### Set problem
Count how many lines in the records below contain the string "kern", and reply with only that number.

### Data for this exercise
■ ■ ■

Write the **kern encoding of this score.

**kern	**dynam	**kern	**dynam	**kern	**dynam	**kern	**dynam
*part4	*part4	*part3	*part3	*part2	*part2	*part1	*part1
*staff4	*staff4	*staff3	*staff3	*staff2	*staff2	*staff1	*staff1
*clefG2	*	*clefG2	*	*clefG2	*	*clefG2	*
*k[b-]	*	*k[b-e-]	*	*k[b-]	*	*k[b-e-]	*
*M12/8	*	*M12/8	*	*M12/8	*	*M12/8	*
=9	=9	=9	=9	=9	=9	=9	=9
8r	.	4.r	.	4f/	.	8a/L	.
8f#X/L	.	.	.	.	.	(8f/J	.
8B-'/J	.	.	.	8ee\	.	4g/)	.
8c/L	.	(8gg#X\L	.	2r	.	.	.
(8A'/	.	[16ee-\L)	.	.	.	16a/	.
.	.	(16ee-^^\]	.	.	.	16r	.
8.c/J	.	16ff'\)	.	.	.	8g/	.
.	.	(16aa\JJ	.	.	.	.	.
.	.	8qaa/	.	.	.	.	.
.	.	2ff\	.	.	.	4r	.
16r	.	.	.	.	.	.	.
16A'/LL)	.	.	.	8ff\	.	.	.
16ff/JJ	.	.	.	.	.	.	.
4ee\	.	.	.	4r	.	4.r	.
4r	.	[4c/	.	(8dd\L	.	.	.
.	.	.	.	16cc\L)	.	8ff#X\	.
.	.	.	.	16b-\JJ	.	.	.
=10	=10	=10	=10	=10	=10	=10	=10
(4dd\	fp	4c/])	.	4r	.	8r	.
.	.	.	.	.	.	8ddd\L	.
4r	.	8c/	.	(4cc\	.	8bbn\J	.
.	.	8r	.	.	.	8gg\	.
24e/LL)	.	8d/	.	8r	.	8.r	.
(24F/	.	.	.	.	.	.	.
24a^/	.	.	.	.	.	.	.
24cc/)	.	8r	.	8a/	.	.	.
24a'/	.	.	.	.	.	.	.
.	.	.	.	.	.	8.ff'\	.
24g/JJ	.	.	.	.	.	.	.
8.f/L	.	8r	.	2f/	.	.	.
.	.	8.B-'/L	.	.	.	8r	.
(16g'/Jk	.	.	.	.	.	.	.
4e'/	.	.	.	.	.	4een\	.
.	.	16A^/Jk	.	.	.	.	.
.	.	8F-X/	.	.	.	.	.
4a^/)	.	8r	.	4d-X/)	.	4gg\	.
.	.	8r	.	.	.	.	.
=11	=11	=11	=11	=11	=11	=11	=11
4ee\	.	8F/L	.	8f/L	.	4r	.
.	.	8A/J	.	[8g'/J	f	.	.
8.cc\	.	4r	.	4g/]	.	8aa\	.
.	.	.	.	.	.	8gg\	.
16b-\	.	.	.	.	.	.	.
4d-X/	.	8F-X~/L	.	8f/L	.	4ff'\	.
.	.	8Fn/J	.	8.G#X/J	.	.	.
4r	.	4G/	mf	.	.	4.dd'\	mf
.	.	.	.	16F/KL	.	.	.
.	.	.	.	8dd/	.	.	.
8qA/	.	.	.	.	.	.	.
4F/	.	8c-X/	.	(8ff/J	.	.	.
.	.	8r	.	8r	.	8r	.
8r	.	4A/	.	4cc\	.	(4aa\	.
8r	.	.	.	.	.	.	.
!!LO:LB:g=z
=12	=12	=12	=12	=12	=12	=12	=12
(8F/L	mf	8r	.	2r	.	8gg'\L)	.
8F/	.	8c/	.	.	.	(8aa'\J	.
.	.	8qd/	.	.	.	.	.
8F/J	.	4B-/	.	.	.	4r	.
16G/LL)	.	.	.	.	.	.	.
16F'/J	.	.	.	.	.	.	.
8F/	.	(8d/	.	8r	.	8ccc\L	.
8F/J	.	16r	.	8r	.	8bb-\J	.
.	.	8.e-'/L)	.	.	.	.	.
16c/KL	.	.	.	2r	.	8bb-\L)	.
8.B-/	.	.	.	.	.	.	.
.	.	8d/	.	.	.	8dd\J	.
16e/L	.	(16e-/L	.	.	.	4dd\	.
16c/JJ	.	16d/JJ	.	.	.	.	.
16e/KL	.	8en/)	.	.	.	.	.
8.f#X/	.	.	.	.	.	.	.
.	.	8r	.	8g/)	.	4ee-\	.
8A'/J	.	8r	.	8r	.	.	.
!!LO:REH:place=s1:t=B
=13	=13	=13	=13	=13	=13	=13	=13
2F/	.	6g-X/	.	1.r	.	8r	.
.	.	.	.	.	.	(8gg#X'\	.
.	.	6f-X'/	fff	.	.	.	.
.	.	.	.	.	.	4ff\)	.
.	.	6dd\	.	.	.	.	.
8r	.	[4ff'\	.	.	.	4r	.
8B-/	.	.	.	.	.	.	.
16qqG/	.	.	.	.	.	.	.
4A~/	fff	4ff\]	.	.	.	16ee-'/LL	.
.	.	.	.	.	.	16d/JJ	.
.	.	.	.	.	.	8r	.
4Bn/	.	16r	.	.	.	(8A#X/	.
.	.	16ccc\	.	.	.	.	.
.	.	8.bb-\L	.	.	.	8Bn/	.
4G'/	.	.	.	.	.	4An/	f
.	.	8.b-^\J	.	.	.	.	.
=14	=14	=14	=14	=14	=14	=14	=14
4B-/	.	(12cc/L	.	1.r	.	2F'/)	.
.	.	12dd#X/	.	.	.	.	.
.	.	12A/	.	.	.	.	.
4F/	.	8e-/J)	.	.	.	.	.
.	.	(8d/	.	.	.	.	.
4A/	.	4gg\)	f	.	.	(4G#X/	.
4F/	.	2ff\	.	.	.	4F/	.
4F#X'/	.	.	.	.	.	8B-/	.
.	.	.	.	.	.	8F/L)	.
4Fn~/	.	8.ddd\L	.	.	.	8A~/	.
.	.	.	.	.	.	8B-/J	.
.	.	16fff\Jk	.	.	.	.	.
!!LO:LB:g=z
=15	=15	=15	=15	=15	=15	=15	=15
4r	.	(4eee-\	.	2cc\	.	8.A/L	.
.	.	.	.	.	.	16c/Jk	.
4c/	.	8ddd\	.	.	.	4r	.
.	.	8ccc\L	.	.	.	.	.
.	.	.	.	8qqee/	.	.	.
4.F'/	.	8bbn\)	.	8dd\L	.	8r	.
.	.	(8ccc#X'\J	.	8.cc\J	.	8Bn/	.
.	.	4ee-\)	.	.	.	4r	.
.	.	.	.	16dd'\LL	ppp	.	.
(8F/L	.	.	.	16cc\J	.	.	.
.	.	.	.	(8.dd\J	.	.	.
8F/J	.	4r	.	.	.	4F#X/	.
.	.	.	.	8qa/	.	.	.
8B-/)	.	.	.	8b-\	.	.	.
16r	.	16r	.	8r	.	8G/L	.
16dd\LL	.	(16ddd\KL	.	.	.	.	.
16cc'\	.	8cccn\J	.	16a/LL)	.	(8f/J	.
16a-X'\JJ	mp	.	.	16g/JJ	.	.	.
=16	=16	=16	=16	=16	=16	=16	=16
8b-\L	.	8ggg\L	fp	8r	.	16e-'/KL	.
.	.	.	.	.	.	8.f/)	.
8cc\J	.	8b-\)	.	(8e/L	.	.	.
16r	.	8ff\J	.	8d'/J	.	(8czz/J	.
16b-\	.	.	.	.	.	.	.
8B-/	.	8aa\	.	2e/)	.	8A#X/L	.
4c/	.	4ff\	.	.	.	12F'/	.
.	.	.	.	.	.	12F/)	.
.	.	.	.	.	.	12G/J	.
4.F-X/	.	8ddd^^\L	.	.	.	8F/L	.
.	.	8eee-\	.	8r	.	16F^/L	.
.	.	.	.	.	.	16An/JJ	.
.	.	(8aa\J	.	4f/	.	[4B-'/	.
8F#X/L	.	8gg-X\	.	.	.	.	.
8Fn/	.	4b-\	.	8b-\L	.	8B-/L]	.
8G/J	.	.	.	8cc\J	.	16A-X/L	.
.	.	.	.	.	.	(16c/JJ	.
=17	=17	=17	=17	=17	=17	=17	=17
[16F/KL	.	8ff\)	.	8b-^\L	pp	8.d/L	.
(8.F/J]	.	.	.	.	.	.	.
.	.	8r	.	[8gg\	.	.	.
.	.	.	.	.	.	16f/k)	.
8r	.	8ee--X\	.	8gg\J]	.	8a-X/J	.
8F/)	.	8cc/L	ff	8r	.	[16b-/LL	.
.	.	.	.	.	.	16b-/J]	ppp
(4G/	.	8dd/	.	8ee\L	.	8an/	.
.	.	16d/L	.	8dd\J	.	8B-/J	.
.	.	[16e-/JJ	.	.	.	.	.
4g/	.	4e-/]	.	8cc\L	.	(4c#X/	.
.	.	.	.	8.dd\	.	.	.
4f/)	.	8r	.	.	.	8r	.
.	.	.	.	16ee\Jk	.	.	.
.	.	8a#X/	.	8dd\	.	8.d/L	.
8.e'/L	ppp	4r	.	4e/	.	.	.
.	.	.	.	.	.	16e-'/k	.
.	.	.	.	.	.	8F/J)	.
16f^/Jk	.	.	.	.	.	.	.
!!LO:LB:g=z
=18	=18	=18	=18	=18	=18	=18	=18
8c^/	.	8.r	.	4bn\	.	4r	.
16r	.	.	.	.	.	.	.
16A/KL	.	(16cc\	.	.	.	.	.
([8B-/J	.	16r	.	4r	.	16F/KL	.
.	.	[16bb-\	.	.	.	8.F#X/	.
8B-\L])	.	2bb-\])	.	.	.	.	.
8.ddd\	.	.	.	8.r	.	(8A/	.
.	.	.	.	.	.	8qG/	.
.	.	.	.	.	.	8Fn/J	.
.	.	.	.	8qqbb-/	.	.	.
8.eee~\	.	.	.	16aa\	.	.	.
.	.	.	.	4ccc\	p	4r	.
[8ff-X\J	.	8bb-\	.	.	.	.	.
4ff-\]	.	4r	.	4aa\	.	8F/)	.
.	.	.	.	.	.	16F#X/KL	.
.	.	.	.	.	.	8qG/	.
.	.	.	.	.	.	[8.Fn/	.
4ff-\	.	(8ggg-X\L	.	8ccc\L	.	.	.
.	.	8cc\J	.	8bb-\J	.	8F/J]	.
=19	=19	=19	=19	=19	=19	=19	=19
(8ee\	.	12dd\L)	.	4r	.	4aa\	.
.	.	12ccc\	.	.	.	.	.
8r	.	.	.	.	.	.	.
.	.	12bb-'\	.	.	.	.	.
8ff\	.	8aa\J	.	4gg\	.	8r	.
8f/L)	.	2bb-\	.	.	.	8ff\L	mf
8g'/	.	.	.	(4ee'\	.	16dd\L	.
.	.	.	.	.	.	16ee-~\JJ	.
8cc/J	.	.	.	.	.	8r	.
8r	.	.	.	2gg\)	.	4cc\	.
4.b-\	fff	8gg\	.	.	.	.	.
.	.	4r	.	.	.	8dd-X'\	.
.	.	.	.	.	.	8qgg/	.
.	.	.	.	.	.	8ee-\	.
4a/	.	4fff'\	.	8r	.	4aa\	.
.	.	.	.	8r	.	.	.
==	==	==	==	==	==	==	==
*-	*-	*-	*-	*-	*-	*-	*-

■ ■ ■

### Solution to this problem
2